What this task involves :: Copy the rows from the one that contains "Does white matte soccer ball at center have a lesser height" through the one that contains "In order to click on green", both included, without changing a word.

Data to use ::
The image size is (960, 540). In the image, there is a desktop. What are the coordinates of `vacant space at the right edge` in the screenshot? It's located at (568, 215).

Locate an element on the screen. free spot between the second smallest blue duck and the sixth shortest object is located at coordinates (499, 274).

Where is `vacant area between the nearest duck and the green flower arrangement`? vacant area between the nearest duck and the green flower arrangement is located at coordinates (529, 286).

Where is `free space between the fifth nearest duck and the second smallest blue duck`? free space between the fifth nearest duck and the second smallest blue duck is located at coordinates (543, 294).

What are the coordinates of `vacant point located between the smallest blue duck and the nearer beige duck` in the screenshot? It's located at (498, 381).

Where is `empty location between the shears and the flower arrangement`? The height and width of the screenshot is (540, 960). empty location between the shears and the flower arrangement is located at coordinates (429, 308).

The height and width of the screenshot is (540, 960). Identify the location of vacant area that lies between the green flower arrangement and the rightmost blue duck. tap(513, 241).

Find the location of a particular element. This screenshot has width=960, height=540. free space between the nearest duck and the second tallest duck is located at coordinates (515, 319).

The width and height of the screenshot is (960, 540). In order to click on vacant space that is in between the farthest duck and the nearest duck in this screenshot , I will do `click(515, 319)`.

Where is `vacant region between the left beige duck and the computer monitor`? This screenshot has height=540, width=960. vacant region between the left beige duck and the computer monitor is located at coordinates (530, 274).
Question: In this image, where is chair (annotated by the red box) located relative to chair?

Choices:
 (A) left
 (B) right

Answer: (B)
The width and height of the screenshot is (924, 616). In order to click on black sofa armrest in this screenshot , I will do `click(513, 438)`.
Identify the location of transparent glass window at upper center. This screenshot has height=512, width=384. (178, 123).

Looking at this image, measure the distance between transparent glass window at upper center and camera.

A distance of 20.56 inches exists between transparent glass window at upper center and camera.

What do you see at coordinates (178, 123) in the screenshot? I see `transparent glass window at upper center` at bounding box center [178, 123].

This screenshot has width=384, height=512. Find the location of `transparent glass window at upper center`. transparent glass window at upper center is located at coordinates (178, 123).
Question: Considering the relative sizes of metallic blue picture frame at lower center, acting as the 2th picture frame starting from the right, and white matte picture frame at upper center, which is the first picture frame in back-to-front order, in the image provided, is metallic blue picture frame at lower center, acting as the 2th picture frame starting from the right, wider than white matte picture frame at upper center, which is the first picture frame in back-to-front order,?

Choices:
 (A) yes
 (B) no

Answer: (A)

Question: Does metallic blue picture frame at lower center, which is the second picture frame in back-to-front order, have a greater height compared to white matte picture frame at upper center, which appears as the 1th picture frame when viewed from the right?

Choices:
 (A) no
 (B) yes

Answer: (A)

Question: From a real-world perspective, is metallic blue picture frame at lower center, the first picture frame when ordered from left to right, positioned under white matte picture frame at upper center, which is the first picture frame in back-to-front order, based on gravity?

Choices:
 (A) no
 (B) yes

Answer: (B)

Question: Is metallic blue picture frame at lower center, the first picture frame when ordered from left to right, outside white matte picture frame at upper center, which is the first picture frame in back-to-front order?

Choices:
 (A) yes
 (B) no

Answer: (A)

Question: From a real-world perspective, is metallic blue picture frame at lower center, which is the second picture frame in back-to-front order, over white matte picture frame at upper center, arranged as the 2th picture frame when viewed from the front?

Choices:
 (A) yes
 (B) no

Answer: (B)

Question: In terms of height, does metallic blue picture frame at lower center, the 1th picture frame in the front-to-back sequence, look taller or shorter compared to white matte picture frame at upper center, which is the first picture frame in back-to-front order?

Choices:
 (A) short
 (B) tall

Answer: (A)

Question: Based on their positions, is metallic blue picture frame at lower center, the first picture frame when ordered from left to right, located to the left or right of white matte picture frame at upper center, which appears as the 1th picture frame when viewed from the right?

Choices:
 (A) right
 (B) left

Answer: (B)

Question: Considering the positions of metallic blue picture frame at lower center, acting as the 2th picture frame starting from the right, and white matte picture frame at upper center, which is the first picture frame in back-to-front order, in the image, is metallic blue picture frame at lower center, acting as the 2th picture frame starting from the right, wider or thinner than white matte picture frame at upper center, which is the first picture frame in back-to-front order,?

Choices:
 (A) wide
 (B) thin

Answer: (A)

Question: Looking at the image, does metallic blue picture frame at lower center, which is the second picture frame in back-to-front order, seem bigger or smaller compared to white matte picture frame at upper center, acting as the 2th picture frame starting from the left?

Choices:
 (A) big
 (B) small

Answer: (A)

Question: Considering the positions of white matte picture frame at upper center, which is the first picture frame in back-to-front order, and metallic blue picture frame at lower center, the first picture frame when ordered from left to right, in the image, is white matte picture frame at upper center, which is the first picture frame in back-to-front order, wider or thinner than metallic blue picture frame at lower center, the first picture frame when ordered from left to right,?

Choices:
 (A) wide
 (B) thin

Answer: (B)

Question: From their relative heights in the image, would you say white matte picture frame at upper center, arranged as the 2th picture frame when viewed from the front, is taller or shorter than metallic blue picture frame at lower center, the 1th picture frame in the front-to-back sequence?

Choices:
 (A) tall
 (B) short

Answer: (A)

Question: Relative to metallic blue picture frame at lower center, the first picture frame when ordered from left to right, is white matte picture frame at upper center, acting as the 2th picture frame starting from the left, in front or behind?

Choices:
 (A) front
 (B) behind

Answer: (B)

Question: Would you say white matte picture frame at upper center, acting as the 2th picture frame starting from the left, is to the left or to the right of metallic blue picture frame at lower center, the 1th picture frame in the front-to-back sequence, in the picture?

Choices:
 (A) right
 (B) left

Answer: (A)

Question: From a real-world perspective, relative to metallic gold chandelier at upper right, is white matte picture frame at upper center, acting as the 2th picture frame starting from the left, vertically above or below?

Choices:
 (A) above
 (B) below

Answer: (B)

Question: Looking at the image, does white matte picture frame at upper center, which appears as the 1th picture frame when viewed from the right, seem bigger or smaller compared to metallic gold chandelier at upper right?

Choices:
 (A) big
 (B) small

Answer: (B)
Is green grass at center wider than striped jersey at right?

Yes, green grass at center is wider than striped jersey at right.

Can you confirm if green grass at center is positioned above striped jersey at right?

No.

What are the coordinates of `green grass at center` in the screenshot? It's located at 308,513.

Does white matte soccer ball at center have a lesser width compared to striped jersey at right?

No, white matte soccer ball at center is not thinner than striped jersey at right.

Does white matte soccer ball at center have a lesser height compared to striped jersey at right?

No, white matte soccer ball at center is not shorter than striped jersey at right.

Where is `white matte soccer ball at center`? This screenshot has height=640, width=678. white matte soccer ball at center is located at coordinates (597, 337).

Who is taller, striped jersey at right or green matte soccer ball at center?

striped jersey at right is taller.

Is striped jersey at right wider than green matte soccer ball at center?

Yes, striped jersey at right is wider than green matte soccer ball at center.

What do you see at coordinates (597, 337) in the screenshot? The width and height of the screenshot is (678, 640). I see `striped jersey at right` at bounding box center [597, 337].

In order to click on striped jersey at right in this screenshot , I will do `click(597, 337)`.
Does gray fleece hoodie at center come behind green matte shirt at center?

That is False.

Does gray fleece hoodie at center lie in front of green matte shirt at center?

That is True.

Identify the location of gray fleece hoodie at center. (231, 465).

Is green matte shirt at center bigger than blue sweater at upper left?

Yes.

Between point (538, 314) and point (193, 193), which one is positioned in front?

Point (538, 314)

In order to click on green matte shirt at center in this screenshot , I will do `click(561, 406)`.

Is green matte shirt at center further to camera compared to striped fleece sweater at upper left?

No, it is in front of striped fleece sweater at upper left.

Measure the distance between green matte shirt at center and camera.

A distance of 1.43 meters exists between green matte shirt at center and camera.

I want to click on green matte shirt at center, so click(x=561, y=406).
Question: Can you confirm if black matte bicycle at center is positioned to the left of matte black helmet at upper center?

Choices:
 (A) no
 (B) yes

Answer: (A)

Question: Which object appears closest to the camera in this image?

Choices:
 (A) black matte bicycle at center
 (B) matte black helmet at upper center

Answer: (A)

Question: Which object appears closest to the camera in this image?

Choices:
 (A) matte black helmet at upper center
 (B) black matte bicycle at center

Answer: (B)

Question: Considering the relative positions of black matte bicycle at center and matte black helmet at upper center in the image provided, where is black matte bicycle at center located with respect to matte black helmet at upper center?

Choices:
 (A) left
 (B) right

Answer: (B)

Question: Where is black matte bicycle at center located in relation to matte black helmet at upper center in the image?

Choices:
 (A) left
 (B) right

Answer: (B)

Result of the exercise ::
Does white matte soccer ball at center have a lesser height compared to striped jersey at right?

No, white matte soccer ball at center is not shorter than striped jersey at right.

Where is `white matte soccer ball at center`? This screenshot has height=640, width=678. white matte soccer ball at center is located at coordinates (597, 337).

Who is taller, striped jersey at right or green matte soccer ball at center?

striped jersey at right is taller.

Is striped jersey at right wider than green matte soccer ball at center?

Yes, striped jersey at right is wider than green matte soccer ball at center.

What do you see at coordinates (597, 337) in the screenshot? The width and height of the screenshot is (678, 640). I see `striped jersey at right` at bounding box center [597, 337].

In order to click on striped jersey at right in this screenshot , I will do `click(597, 337)`.
Does gray fleece hoodie at center come behind green matte shirt at center?

That is False.

Does gray fleece hoodie at center lie in front of green matte shirt at center?

That is True.

Identify the location of gray fleece hoodie at center. (231, 465).

Is green matte shirt at center bigger than blue sweater at upper left?

Yes.

Between point (538, 314) and point (193, 193), which one is positioned in front?

Point (538, 314)

In order to click on green matte shirt at center in this screenshot , I will do `click(561, 406)`.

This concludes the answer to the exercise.